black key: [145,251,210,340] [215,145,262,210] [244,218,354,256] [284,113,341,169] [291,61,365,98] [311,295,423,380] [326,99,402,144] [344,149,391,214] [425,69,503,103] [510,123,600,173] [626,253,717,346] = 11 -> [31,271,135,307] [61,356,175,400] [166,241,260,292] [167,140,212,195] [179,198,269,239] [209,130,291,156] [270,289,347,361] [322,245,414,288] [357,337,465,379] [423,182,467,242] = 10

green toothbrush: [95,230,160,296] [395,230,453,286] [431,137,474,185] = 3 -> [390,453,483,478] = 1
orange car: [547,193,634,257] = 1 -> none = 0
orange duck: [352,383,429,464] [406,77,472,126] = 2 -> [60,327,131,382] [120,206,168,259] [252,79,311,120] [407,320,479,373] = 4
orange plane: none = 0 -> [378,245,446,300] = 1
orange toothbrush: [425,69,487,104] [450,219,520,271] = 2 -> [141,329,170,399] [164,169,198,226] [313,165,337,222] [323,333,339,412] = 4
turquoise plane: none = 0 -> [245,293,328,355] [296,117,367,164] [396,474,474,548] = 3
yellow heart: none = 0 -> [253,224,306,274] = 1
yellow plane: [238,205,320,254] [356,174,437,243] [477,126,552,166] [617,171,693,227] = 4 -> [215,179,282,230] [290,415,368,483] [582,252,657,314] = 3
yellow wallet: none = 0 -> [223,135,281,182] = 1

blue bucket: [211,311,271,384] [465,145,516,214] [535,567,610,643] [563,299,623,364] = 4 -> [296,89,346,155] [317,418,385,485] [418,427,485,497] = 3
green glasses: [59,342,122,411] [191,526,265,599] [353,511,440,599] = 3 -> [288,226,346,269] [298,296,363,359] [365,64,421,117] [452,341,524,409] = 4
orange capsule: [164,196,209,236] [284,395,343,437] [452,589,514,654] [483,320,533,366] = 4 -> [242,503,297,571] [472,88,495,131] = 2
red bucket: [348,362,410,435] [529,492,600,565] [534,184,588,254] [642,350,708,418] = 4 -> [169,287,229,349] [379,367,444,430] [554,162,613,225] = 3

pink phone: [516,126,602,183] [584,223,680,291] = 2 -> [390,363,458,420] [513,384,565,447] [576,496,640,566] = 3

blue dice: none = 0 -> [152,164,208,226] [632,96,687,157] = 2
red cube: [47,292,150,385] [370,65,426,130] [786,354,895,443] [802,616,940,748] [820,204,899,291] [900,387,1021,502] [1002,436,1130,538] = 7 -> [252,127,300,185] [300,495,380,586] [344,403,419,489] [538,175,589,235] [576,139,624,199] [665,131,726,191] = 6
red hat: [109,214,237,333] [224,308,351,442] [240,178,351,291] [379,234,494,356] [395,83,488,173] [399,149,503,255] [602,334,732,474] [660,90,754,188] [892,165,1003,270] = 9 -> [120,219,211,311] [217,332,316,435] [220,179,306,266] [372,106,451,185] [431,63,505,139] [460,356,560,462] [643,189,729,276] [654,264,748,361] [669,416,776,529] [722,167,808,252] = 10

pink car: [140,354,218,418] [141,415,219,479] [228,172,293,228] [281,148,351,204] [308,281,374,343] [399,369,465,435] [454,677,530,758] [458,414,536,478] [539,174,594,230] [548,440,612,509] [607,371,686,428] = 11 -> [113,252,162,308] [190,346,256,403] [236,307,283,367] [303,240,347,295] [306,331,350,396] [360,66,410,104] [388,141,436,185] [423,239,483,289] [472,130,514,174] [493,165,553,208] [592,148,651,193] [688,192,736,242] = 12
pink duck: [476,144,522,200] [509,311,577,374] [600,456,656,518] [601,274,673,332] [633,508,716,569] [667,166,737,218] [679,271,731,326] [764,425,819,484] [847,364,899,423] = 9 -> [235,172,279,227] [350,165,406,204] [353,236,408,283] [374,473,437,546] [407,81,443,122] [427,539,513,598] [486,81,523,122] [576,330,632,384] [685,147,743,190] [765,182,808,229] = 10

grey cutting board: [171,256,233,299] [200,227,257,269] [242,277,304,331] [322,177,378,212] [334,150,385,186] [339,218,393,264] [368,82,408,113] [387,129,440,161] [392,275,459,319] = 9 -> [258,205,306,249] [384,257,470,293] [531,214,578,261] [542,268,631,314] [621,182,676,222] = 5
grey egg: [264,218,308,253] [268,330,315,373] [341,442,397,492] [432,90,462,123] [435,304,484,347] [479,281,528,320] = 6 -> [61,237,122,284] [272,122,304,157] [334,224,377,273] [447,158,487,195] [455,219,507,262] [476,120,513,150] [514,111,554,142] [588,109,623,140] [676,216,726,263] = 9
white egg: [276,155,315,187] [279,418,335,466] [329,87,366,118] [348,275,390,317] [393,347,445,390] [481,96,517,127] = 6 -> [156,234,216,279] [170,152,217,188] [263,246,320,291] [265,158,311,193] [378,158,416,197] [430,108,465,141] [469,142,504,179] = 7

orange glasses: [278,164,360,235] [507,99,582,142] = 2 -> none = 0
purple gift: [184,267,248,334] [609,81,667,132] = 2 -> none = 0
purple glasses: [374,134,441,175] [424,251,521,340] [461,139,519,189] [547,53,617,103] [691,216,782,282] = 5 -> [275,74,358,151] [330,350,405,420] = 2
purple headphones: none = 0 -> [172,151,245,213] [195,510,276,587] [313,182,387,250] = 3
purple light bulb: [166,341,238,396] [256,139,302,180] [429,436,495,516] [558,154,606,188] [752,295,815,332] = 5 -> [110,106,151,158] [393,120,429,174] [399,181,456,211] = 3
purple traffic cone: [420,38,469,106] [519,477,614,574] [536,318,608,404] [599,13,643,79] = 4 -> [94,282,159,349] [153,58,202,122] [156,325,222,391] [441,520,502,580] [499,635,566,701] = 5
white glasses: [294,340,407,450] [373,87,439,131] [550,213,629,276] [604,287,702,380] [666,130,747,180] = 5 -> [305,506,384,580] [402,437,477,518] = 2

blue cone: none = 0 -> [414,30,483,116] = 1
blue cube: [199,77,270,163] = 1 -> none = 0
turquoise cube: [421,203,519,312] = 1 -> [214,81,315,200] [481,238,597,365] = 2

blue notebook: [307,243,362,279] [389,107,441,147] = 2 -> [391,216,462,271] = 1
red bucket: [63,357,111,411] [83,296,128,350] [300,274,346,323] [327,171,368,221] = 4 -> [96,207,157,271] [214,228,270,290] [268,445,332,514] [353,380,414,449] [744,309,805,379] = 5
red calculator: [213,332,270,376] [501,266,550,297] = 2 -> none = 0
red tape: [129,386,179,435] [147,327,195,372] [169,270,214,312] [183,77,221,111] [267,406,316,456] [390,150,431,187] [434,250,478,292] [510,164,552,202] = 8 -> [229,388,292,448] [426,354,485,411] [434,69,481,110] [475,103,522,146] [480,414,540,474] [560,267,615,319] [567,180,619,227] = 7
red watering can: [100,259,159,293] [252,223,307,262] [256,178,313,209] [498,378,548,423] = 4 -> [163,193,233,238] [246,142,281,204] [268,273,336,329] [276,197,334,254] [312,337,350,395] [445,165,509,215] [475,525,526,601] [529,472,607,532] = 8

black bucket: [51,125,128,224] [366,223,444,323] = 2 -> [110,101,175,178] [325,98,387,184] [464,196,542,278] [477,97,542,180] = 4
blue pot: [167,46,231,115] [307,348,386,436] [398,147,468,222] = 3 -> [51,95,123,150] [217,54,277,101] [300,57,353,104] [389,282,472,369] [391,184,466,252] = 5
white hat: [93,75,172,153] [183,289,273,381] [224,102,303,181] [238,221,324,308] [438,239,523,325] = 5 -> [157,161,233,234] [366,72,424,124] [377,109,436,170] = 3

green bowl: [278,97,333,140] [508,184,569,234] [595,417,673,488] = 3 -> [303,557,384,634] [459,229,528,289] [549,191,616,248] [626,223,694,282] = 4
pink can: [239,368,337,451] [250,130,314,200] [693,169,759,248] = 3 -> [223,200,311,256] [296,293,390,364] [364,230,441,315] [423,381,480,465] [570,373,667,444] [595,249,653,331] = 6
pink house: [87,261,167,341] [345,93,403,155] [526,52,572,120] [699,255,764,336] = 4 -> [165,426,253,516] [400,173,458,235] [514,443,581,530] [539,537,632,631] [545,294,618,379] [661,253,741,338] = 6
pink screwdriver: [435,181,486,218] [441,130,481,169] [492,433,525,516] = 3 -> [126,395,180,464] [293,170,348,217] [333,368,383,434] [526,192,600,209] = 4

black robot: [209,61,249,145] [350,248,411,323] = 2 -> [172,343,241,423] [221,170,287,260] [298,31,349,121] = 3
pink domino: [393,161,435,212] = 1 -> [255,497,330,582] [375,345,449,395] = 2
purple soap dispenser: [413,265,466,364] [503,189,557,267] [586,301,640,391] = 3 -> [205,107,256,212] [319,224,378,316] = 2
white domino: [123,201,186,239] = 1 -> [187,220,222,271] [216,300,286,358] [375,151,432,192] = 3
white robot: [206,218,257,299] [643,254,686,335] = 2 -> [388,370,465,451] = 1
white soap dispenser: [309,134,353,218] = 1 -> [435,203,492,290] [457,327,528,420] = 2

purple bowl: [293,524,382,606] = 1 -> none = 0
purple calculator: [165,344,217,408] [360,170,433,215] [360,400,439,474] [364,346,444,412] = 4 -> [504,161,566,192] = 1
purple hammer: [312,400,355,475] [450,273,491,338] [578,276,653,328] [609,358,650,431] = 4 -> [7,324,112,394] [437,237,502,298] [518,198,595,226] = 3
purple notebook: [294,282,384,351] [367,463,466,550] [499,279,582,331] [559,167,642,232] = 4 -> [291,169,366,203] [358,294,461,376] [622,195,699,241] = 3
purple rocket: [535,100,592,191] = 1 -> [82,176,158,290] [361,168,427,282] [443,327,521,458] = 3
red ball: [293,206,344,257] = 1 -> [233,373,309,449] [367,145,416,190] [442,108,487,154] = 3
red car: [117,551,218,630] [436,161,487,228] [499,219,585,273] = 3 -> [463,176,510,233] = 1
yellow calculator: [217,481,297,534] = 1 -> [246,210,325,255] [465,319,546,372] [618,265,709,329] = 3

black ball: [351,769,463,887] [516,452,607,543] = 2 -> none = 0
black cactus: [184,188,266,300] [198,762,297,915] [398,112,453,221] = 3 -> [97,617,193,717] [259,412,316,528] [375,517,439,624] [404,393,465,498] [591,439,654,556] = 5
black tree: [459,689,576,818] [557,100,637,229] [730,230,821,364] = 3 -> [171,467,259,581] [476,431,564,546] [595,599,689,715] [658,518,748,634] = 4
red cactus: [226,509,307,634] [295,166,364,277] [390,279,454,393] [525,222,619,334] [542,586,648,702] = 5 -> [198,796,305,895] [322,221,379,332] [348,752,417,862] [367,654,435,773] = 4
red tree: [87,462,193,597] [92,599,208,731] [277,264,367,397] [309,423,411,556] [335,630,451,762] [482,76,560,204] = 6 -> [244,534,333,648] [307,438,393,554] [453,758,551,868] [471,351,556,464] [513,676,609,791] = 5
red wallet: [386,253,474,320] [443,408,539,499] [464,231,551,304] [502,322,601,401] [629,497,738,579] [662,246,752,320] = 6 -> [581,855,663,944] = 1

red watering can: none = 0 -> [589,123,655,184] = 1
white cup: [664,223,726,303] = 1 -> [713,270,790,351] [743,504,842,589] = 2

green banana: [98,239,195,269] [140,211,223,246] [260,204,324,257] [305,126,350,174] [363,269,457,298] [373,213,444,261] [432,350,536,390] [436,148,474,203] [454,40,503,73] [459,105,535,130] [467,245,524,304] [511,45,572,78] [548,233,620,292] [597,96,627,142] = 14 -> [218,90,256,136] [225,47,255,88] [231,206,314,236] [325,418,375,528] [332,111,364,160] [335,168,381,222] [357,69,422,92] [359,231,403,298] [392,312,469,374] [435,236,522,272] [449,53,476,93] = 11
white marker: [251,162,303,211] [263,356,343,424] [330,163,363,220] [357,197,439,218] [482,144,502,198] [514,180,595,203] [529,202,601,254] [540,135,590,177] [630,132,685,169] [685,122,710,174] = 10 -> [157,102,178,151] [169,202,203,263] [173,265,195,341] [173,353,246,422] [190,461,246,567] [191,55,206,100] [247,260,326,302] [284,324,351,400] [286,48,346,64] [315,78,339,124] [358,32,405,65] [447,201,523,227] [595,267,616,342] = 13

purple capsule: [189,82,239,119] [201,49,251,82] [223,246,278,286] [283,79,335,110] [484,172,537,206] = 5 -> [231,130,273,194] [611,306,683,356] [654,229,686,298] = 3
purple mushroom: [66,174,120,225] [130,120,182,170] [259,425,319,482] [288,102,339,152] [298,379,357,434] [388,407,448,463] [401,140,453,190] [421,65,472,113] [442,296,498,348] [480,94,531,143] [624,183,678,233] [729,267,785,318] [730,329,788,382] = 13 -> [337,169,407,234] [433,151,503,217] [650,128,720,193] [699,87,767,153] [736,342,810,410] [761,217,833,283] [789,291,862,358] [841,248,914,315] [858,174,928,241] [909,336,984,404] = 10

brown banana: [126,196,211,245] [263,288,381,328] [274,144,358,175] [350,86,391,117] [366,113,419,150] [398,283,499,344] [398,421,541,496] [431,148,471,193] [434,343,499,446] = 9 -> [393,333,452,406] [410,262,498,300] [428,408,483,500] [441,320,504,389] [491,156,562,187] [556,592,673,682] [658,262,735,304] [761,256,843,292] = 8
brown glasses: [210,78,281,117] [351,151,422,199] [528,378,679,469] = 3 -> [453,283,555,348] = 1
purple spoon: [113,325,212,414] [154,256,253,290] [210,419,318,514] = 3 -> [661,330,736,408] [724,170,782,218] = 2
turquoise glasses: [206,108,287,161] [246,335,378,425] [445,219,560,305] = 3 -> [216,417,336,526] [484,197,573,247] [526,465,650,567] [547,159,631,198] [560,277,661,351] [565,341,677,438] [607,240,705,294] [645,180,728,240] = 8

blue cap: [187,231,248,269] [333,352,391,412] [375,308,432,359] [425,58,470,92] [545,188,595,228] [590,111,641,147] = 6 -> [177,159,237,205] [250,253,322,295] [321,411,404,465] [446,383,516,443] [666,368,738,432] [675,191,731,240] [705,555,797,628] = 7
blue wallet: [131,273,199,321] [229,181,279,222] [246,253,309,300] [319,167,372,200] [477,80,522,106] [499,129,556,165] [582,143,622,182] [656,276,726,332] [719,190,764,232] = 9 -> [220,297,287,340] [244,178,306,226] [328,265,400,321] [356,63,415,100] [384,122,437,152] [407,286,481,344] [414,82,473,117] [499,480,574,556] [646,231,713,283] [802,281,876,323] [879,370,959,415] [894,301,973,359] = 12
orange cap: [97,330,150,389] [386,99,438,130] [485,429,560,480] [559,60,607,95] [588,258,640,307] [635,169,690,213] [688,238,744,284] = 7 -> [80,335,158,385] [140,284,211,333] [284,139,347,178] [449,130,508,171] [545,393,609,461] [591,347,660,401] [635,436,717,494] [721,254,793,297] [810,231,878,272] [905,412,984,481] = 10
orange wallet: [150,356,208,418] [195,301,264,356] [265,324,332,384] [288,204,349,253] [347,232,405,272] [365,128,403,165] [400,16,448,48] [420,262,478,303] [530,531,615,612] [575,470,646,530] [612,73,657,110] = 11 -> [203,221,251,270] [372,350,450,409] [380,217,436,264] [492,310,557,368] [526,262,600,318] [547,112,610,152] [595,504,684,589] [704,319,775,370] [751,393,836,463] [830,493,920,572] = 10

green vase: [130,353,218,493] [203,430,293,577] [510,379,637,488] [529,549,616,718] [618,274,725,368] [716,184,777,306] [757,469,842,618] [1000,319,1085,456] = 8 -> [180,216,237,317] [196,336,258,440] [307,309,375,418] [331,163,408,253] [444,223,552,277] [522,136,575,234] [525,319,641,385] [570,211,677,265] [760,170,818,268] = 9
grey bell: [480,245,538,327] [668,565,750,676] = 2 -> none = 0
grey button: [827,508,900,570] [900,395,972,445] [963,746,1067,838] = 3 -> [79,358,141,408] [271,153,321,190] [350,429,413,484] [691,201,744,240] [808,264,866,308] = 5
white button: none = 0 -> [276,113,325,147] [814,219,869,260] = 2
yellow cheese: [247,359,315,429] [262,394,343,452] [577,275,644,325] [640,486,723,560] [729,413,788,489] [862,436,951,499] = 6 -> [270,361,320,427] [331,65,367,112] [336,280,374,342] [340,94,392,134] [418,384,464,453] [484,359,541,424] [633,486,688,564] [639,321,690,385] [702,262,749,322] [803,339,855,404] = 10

Action item:
Using the data above, extract exactly the lines from the one that holds "purple notebook: [294,282,384,351]" to the one that holds "purple rocket: [535,100,592,191]", both ends included, and no others.

Expected answer:
purple notebook: [294,282,384,351] [367,463,466,550] [499,279,582,331] [559,167,642,232] = 4 -> [291,169,366,203] [358,294,461,376] [622,195,699,241] = 3
purple rocket: [535,100,592,191] = 1 -> [82,176,158,290] [361,168,427,282] [443,327,521,458] = 3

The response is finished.